Directions for this task: Drop every picture, then transcribe the remaining data exactly.

Data records:
=== Begin Enclosure ===

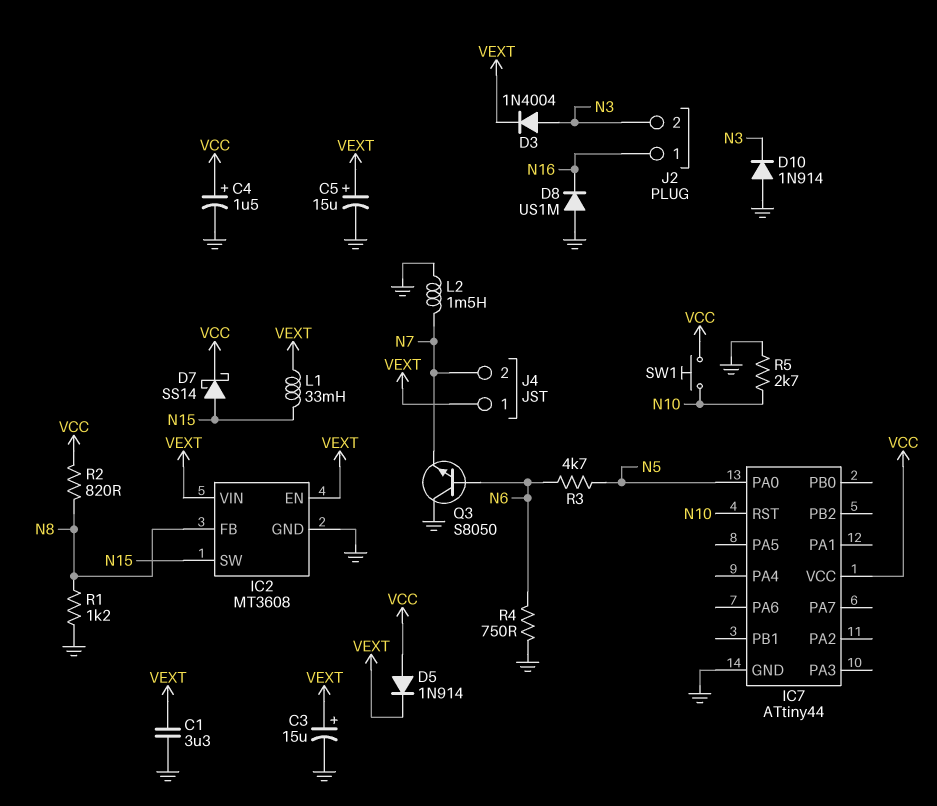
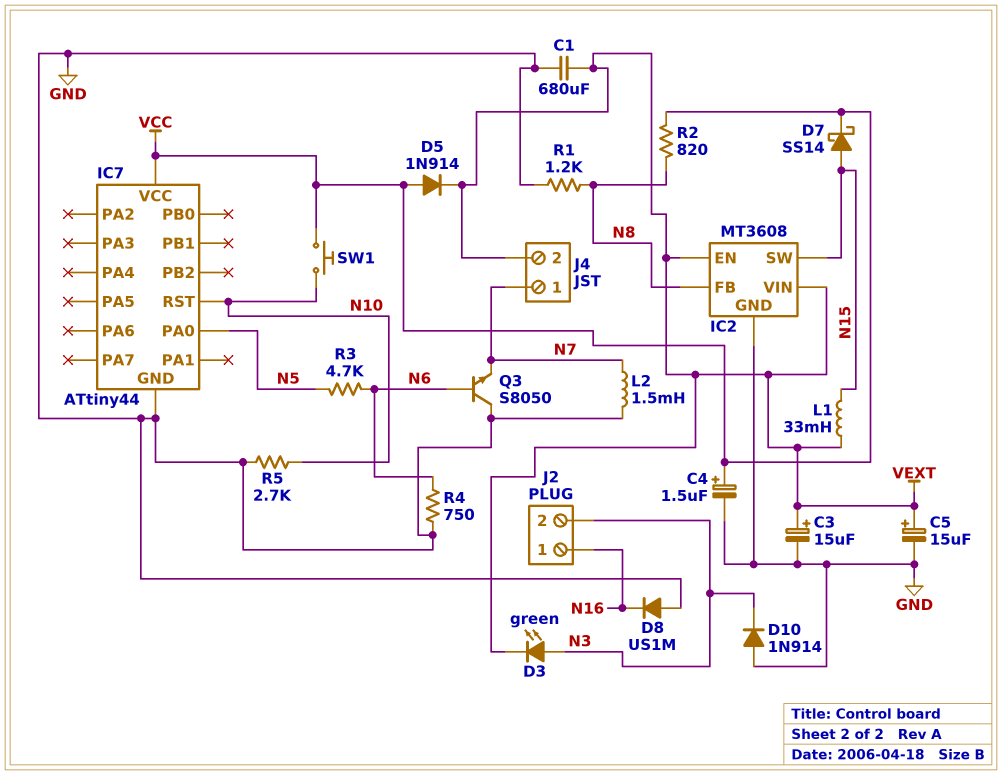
C1: 3.3uF (GND, VEXT) -> 680uF (GND, VEXT)
D3: diode 1N4004 (A N3, K VEXT) -> LED green (A N3, K VEXT)
J4 pin 1: VEXT -> N7
J4 pin 2: N7 -> VEXT

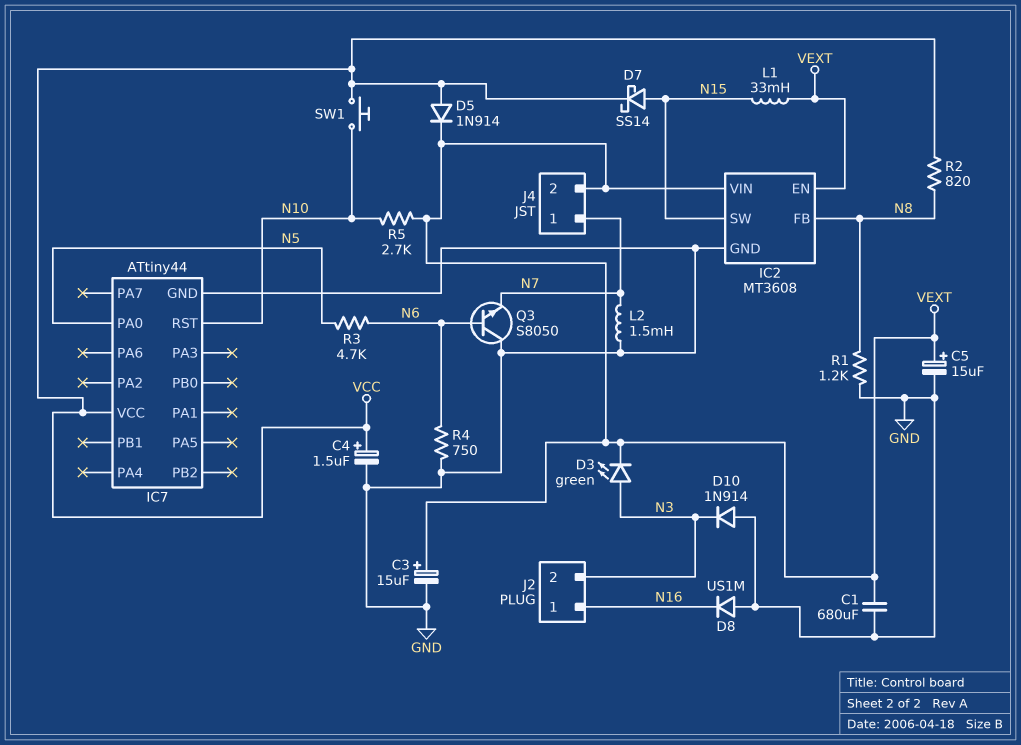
R5: 2.7k (GND, N10) -> 2.7k (N10, VEXT)

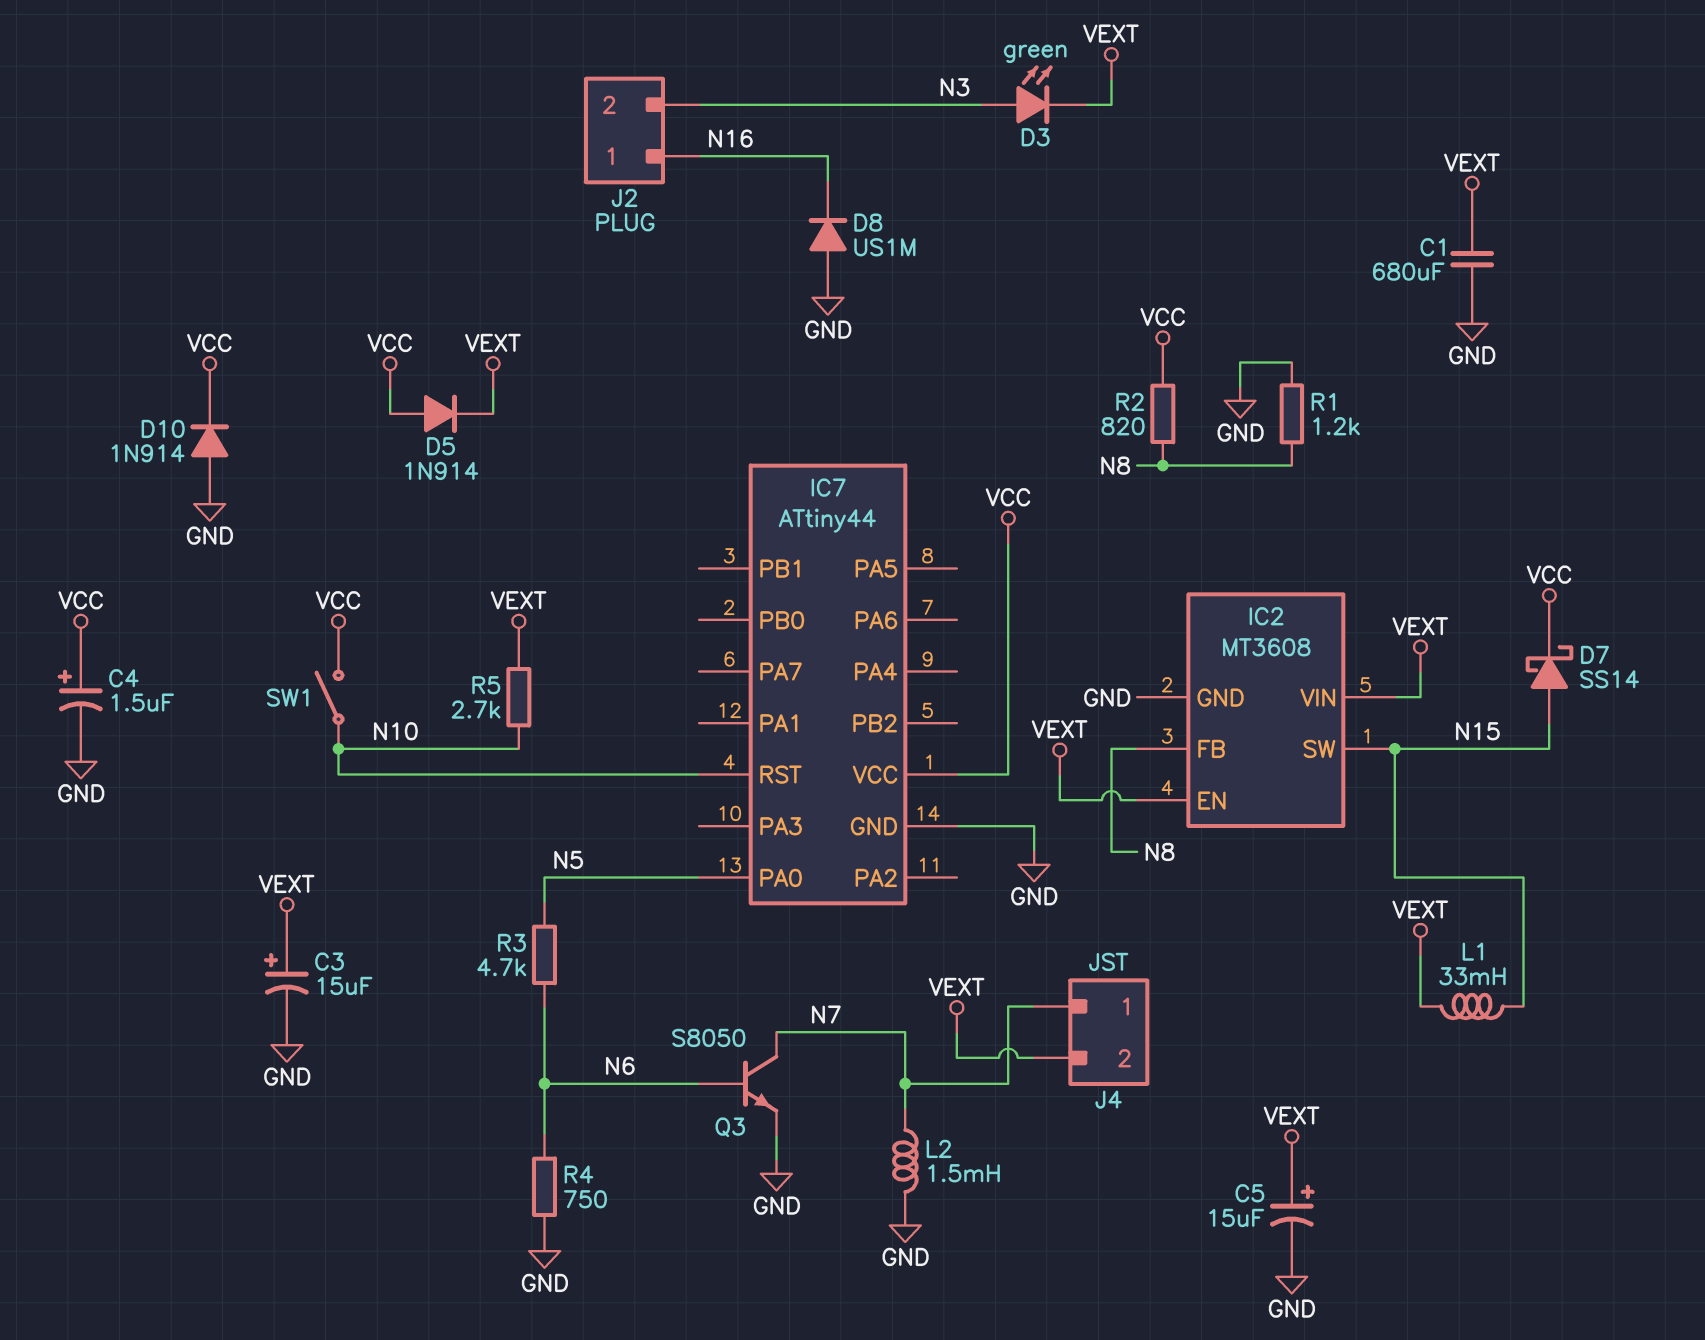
D10: diode 1N914 (A GND, K N3) -> diode 1N914 (A GND, K VCC)
Q3: NPN S8050 (B N6, C GND, E N7) -> NPN S8050 (B N6, C N7, E GND)
SW1: button (N10, VCC) -> switch (N10, VCC)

=== End Enclosure ===

Solution below:
C1: 3.3uF (GND, VEXT) -> 680uF (GND, VEXT)
D3: diode 1N4004 (A N3, K VEXT) -> LED green (A N3, K VEXT)
J4 pin 1: VEXT -> N7
J4 pin 2: N7 -> VEXT

R5: 2.7k (GND, N10) -> 2.7k (N10, VEXT)

D10: diode 1N914 (A GND, K N3) -> diode 1N914 (A GND, K VCC)
Q3: NPN S8050 (B N6, C GND, E N7) -> NPN S8050 (B N6, C N7, E GND)
SW1: button (N10, VCC) -> switch (N10, VCC)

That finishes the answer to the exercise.